Working data ->
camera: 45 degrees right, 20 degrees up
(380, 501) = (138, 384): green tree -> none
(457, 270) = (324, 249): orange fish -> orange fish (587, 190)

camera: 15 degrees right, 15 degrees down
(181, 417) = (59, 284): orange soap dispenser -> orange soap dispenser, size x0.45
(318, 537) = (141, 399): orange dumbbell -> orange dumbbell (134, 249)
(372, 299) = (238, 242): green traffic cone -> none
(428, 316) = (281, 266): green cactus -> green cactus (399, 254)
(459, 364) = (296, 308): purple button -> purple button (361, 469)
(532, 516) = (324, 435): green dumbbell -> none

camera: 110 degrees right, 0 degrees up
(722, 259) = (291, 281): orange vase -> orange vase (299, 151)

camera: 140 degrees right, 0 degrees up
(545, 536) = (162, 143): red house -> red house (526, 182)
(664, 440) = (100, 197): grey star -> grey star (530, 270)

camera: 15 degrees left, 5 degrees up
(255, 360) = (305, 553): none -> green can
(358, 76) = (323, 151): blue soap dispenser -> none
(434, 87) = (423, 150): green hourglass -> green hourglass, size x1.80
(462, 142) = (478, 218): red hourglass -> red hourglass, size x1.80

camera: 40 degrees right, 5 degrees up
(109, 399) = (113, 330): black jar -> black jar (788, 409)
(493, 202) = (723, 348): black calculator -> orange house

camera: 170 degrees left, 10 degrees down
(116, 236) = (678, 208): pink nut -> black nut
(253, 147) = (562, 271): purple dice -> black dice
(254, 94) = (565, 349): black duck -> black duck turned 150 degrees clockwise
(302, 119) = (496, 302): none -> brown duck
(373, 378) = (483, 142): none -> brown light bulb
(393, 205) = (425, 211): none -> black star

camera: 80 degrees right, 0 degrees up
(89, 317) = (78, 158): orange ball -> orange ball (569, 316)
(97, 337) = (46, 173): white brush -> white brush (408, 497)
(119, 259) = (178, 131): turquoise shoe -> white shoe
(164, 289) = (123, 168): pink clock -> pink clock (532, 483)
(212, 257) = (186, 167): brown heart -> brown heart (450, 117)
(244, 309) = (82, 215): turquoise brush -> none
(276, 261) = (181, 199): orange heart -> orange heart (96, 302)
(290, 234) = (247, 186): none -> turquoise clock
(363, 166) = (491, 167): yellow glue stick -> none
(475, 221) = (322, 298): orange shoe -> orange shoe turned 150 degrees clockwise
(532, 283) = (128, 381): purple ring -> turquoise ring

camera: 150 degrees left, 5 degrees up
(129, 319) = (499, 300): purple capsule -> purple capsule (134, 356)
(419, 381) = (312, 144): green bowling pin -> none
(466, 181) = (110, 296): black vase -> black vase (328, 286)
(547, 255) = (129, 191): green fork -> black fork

Exercise details -> Please copy each line of the material that contains the word "none".

Your solution ->
(380, 501) = (138, 384): green tree -> none
(372, 299) = (238, 242): green traffic cone -> none
(532, 516) = (324, 435): green dumbbell -> none
(255, 360) = (305, 553): none -> green can
(358, 76) = (323, 151): blue soap dispenser -> none
(302, 119) = (496, 302): none -> brown duck
(373, 378) = (483, 142): none -> brown light bulb
(393, 205) = (425, 211): none -> black star
(244, 309) = (82, 215): turquoise brush -> none
(290, 234) = (247, 186): none -> turquoise clock
(363, 166) = (491, 167): yellow glue stick -> none
(419, 381) = (312, 144): green bowling pin -> none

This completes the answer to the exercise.